──────── PROVIDED DATA
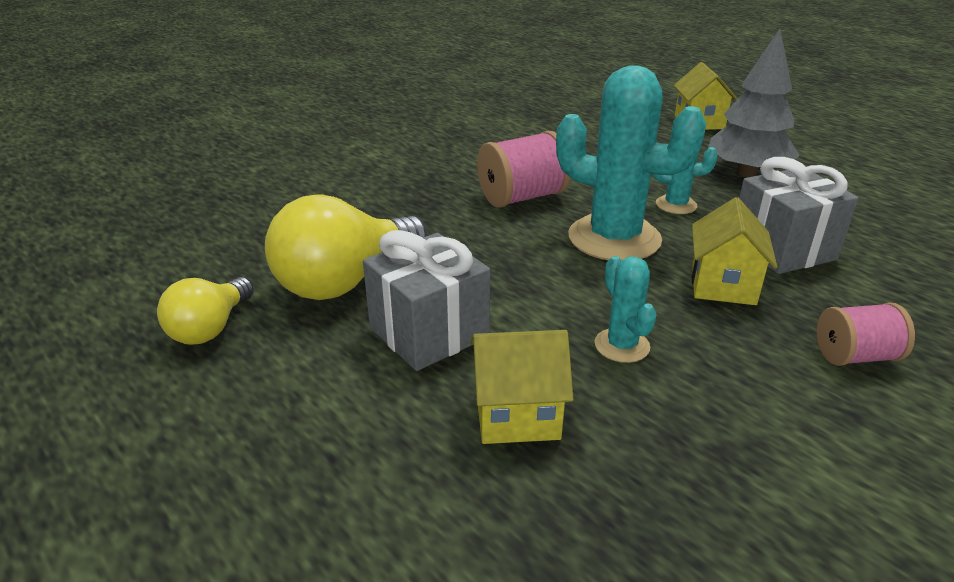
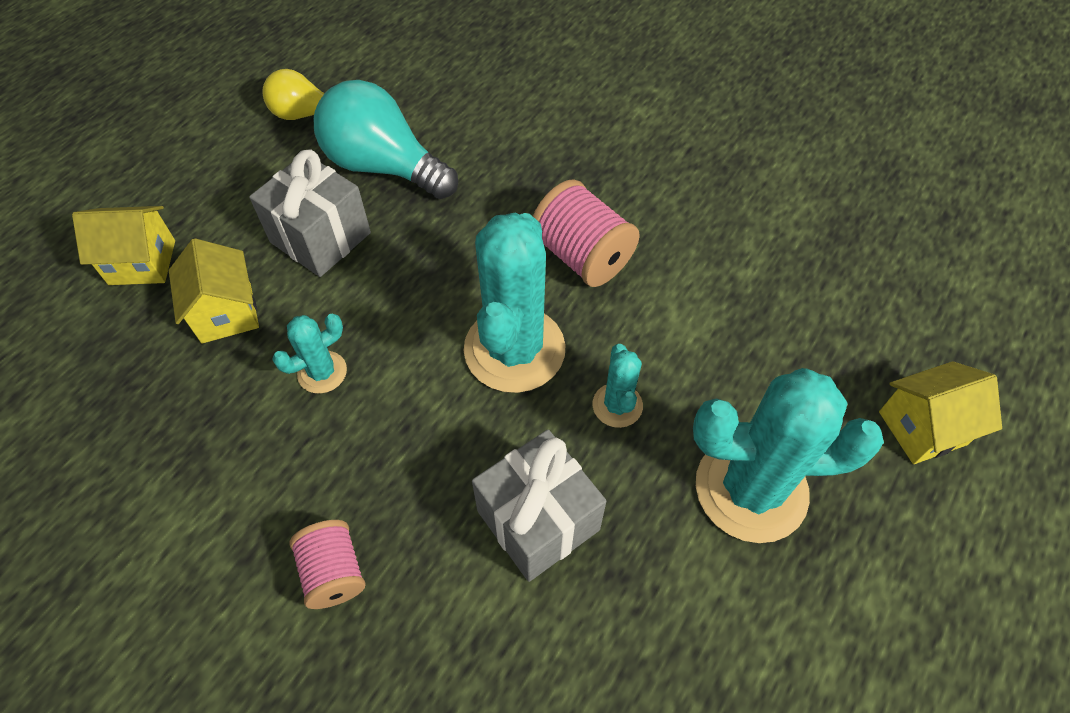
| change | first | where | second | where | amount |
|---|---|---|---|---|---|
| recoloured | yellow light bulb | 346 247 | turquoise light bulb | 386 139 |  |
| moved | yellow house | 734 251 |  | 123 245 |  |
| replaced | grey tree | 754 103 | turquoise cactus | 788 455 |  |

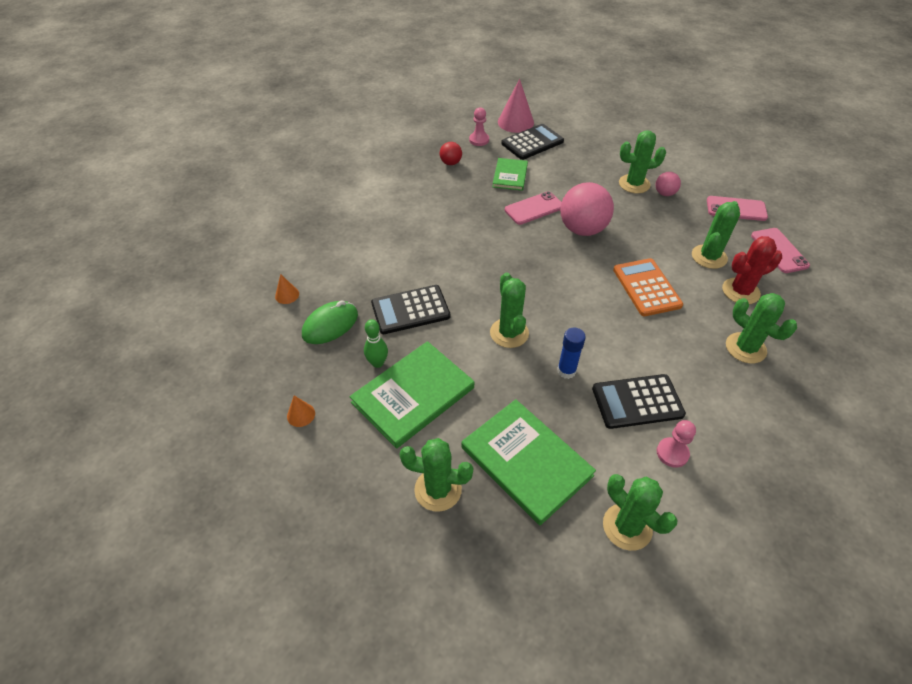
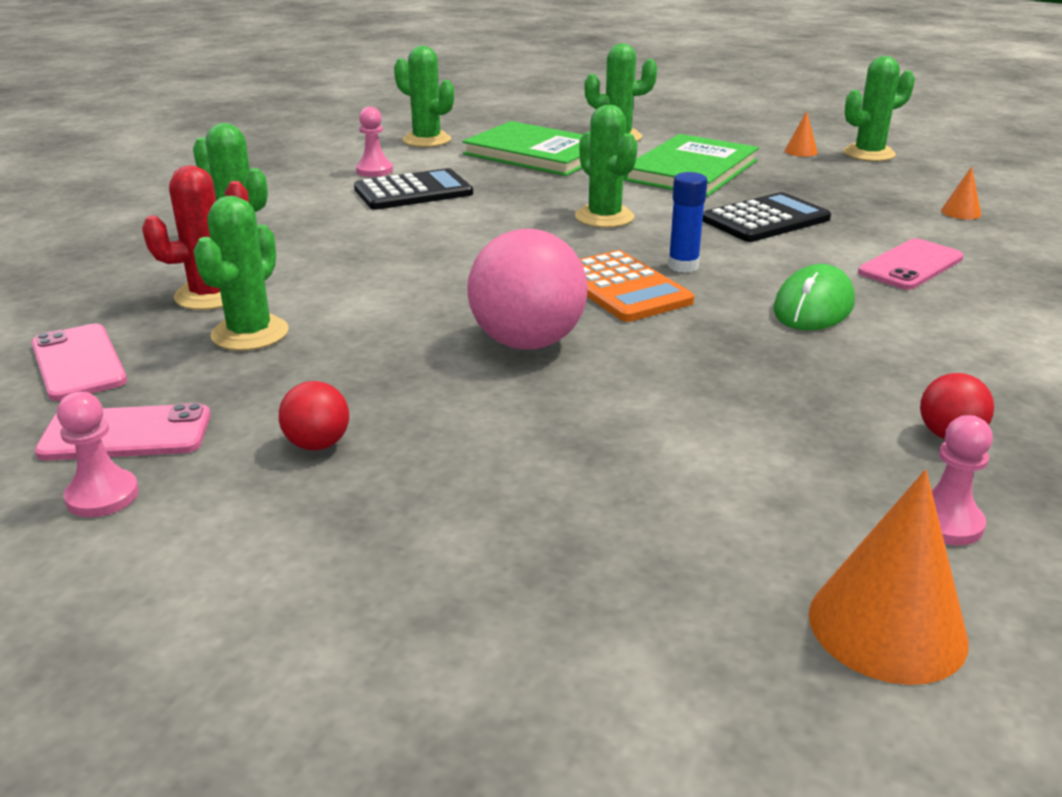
| change | first | where | second | where | amount |
|---|---|---|---|---|---|
| moved | green mouse | 330 322 |  | 814 297 |  |
| removed | green bowling pin | 376 343 |  |  |  |
| removed | green book | 510 174 |  |  |  |
| recoloured | pink cone | 516 106 | orange cone | 889 577 |  |
| removed | black calculator | 532 142 |  |  |  |
| moved | pink phone | 533 208 |  | 911 264 |  |
| moved | blue glue stick | 571 353 |  | 688 222 |  |
| moved | orange calculator | 648 287 |  | 636 286 |  |
| moved | green cactus | 642 161 |  | 879 108 |  |
| recoloured | pink ball | 668 184 | red ball | 314 415 |  |
| added |  |  | pink pawn | 98 454 |  |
────────────────
# INSTRUCTIONS FOR THE TASK:
Which lines above include the word "yellow"? Show each one.

# TASK RESULT:
| recoloured | yellow light bulb | 346 247 | turquoise light bulb | 386 139 |  |
| moved | yellow house | 734 251 |  | 123 245 |  |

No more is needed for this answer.